Among the records that follow, find the line with "now: GREEN DOMINO TILE" and the line with "now: PURPLE HEXAGON NUT". Set down those lines and all lines between them exactly, without adding anything.

────────

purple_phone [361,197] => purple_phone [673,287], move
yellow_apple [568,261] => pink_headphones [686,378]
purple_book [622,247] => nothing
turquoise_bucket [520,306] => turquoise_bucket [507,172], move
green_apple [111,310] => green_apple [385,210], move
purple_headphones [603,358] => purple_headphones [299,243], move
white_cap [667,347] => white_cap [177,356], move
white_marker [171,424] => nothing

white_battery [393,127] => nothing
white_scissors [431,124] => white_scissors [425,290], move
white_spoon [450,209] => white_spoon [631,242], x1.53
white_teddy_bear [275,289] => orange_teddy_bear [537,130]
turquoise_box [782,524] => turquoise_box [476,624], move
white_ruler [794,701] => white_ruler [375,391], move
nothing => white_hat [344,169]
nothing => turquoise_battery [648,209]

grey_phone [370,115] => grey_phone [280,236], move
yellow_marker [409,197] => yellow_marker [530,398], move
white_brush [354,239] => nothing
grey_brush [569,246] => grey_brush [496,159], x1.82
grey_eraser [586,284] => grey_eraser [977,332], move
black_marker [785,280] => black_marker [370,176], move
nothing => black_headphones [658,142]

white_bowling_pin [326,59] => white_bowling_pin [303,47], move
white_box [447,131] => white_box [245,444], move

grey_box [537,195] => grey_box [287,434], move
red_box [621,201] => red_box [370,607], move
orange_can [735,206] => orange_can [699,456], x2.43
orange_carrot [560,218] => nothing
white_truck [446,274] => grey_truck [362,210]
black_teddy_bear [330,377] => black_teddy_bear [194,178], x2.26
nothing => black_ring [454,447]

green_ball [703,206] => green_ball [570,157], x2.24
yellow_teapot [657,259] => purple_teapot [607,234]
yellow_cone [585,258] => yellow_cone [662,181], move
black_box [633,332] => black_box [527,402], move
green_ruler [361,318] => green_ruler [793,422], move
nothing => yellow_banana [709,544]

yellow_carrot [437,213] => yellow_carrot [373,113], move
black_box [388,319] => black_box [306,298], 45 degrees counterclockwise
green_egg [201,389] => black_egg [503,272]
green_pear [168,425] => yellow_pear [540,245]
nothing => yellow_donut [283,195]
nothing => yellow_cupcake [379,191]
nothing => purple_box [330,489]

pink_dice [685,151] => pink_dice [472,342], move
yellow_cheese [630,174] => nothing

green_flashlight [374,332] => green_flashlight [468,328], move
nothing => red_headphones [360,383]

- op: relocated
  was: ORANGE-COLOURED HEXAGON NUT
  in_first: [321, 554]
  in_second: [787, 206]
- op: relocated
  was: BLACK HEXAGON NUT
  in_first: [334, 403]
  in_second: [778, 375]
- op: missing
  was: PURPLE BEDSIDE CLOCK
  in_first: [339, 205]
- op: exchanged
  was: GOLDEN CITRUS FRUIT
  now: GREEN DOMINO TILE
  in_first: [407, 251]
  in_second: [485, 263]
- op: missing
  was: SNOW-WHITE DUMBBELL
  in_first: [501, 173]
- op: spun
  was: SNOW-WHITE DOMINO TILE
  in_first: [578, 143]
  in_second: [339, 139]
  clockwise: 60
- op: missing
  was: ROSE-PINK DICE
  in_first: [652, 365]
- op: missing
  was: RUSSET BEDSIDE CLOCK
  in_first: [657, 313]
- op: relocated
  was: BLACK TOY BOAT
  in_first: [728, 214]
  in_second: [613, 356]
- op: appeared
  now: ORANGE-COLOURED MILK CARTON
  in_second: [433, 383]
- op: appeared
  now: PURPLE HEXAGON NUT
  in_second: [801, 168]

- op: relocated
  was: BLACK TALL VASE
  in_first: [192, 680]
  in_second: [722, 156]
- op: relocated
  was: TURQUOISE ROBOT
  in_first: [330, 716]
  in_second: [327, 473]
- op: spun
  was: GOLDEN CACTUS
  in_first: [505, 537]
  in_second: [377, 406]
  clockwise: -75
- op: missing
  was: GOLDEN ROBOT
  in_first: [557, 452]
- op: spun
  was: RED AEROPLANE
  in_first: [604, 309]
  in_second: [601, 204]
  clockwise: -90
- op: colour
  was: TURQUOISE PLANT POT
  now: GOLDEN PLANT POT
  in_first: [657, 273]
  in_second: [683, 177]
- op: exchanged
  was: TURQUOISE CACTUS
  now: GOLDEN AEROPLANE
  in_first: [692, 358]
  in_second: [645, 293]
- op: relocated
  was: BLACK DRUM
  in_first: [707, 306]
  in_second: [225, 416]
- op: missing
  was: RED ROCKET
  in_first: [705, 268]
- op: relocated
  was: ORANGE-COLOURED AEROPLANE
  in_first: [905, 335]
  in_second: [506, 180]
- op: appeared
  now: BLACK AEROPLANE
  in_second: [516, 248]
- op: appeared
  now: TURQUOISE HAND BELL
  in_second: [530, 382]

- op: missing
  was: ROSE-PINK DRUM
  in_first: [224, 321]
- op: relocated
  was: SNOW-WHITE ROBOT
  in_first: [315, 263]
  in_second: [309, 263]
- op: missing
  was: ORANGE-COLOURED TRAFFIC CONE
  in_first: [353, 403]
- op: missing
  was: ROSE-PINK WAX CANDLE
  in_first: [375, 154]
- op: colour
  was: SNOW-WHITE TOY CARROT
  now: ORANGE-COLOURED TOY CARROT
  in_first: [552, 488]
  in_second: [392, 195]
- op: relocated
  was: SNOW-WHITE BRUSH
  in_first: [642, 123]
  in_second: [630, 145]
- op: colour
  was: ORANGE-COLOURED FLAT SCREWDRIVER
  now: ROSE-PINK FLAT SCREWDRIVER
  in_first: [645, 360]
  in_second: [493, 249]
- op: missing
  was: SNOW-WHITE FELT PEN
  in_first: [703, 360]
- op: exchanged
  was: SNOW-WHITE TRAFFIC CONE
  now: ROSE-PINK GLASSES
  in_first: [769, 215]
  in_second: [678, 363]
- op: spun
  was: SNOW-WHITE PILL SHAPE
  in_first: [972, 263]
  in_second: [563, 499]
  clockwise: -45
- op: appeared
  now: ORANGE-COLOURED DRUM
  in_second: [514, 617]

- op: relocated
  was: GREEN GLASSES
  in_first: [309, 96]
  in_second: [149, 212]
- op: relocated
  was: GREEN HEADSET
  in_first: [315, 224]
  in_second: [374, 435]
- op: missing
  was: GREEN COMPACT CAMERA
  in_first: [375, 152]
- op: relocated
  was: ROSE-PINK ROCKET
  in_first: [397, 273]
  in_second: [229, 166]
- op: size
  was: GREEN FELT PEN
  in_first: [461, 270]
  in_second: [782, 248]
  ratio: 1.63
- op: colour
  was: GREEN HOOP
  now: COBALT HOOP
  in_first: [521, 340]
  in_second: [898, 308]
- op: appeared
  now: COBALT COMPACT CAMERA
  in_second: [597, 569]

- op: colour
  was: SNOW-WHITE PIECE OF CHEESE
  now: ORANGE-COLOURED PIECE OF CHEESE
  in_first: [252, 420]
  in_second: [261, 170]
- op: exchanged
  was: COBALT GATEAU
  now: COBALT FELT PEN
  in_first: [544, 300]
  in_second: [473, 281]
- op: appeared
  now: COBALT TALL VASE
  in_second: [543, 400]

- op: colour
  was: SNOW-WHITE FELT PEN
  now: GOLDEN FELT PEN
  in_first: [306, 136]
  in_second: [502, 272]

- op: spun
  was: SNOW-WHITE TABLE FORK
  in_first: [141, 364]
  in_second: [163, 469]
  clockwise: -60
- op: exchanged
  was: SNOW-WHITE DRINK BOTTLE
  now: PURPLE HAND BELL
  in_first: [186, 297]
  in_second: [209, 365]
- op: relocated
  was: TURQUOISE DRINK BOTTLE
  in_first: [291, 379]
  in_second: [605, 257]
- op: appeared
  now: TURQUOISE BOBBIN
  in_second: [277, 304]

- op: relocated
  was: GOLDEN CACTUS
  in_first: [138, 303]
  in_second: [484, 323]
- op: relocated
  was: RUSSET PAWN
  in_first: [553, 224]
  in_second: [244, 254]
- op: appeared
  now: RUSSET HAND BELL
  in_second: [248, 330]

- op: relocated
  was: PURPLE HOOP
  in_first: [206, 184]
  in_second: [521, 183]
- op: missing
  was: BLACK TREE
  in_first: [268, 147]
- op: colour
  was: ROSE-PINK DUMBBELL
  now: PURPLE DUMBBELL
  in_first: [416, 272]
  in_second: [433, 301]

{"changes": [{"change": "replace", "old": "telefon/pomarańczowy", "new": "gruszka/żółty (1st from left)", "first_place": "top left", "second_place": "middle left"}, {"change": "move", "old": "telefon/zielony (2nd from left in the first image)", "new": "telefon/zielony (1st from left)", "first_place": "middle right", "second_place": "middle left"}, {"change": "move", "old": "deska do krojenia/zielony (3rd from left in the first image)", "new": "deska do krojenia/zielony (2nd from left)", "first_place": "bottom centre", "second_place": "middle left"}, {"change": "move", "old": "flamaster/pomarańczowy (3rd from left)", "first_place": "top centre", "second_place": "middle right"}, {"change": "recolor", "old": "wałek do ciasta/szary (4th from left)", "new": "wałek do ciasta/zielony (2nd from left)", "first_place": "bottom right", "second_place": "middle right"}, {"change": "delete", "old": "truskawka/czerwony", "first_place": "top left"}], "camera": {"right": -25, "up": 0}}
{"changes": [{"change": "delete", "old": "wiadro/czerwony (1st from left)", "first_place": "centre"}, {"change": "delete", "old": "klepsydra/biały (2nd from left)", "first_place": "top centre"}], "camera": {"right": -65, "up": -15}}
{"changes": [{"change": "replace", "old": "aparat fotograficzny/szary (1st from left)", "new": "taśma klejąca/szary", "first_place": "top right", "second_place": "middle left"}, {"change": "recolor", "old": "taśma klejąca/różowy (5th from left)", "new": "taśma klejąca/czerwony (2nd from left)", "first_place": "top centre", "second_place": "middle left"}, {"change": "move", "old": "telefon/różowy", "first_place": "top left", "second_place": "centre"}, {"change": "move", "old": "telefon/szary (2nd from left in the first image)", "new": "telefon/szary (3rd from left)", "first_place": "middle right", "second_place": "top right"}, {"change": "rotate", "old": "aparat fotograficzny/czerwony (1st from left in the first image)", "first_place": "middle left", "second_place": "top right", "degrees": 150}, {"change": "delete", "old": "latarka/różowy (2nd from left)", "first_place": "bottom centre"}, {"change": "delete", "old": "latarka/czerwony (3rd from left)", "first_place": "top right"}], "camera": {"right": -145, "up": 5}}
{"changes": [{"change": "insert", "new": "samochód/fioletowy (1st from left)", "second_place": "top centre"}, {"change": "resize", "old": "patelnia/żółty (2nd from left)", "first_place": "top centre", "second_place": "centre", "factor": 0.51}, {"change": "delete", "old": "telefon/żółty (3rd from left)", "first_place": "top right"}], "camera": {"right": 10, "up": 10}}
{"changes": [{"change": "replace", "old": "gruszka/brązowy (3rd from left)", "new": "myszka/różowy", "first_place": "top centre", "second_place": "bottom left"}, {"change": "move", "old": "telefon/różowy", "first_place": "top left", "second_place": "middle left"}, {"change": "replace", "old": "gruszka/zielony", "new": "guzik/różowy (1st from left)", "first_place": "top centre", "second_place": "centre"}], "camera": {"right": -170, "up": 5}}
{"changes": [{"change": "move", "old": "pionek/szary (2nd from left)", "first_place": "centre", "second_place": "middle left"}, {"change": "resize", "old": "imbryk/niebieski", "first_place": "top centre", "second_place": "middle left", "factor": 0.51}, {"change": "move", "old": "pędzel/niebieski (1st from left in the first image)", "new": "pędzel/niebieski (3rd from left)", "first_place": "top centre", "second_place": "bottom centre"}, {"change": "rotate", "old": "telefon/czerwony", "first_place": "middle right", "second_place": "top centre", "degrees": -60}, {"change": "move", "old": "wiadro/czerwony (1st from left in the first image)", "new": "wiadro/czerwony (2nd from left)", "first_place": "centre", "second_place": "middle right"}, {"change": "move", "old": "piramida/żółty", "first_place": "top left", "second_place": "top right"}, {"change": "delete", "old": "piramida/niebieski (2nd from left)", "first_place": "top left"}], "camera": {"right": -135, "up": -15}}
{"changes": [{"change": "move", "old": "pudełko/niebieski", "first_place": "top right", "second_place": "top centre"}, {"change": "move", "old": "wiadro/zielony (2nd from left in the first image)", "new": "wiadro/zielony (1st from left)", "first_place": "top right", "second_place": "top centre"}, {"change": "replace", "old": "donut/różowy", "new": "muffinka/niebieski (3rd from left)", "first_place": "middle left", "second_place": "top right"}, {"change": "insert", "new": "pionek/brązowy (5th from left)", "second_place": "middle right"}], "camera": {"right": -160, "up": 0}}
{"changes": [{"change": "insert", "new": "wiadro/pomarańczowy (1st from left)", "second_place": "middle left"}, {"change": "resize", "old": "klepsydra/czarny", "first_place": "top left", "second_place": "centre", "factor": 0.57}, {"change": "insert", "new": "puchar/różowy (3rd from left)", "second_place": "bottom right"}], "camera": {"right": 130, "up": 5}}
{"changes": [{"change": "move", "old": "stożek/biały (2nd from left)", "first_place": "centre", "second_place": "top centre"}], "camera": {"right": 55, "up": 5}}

────────

(WRITTEN SOLUTION)
  now: GREEN DOMINO TILE
  in_first: [407, 251]
  in_second: [485, 263]
- op: missing
  was: SNOW-WHITE DUMBBELL
  in_first: [501, 173]
- op: spun
  was: SNOW-WHITE DOMINO TILE
  in_first: [578, 143]
  in_second: [339, 139]
  clockwise: 60
- op: missing
  was: ROSE-PINK DICE
  in_first: [652, 365]
- op: missing
  was: RUSSET BEDSIDE CLOCK
  in_first: [657, 313]
- op: relocated
  was: BLACK TOY BOAT
  in_first: [728, 214]
  in_second: [613, 356]
- op: appeared
  now: ORANGE-COLOURED MILK CARTON
  in_second: [433, 383]
- op: appeared
  now: PURPLE HEXAGON NUT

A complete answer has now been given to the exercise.